▶ _WHAT THIS TASK INVOLVES_:
Lines in the records below that contain the word "schottky" must each be copied.

▶ _DATA SHOWN_:
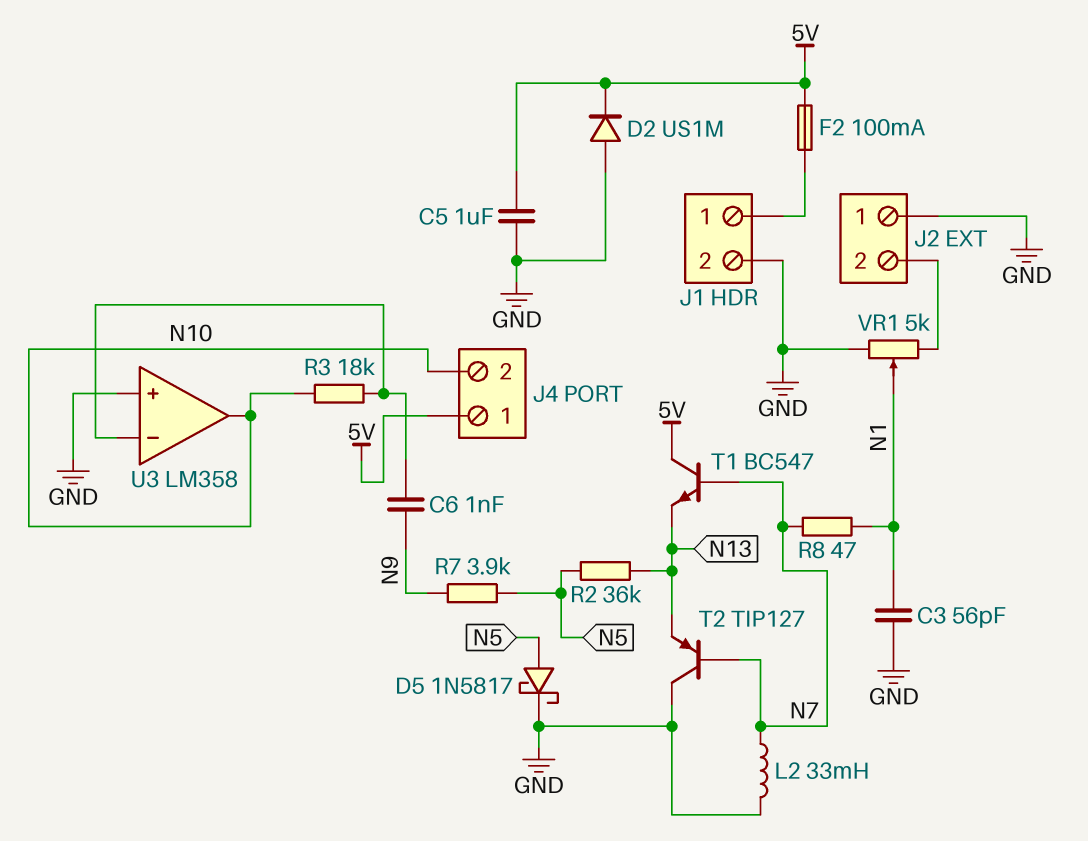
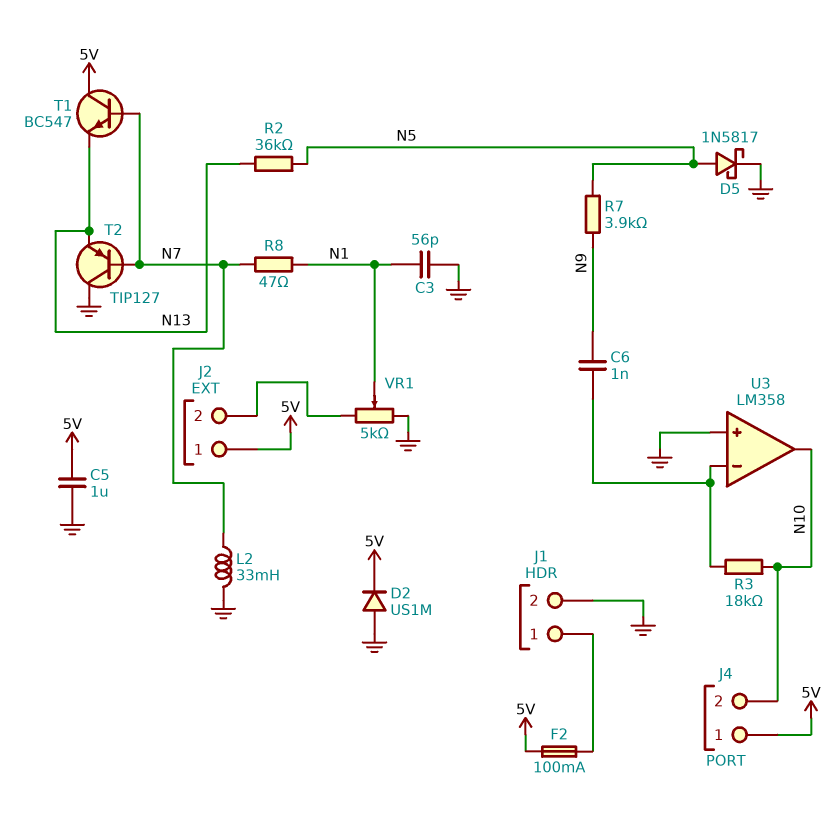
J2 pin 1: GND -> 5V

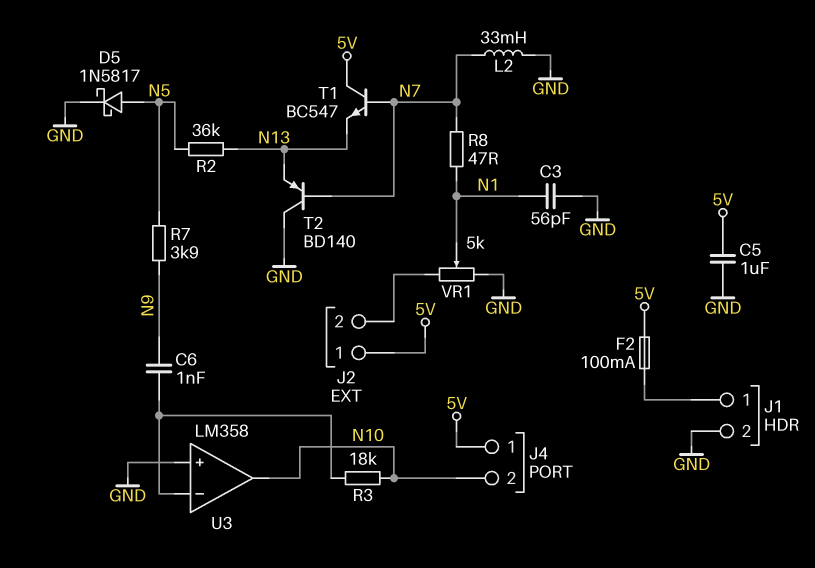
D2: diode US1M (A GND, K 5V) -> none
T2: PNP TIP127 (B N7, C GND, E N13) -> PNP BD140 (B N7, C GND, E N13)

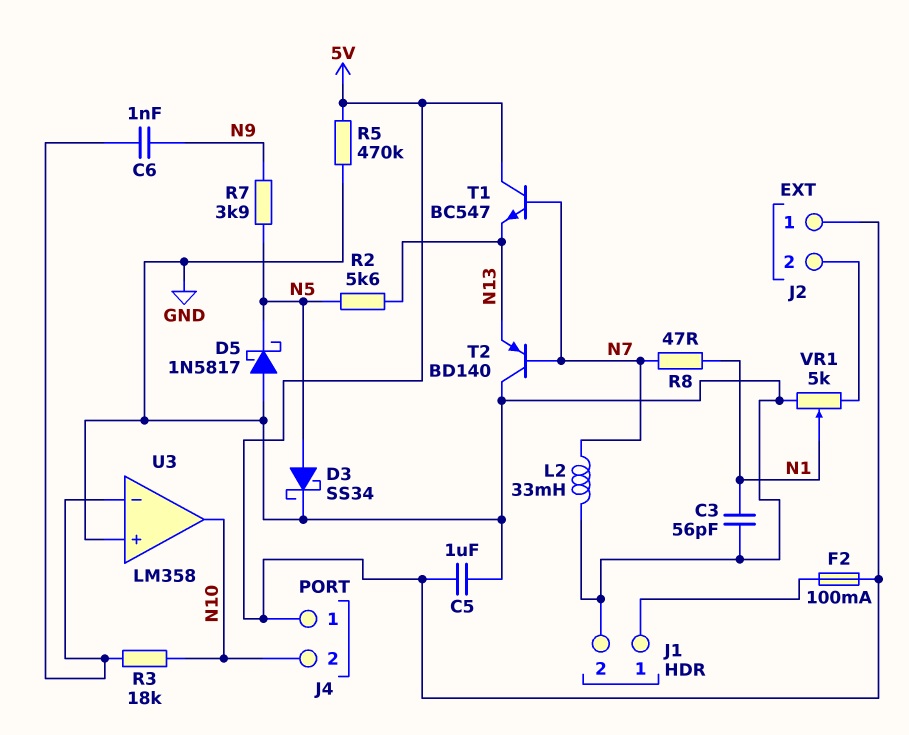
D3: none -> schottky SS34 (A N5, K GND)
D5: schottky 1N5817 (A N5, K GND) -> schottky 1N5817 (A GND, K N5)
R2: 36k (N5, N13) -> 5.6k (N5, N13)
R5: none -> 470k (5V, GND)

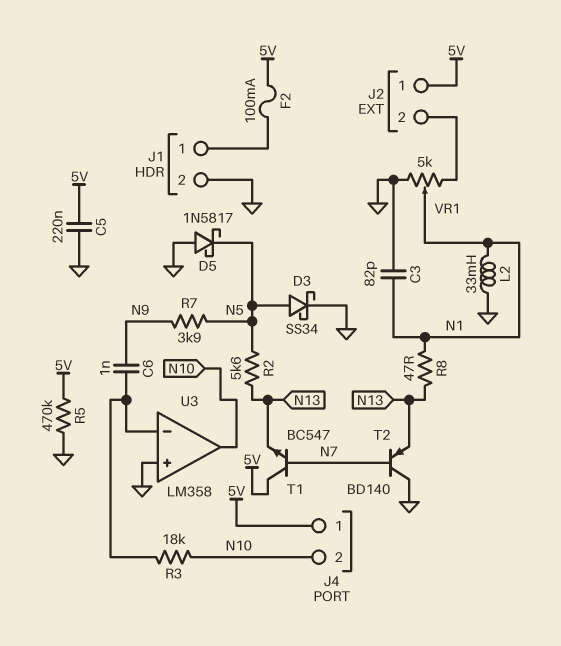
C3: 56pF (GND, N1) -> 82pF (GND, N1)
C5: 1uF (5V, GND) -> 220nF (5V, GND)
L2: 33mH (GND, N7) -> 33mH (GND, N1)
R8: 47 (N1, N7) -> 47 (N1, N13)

▶ _PROBLEM SOLUTION_:
D3: none -> schottky SS34 (A N5, K GND)
D5: schottky 1N5817 (A N5, K GND) -> schottky 1N5817 (A GND, K N5)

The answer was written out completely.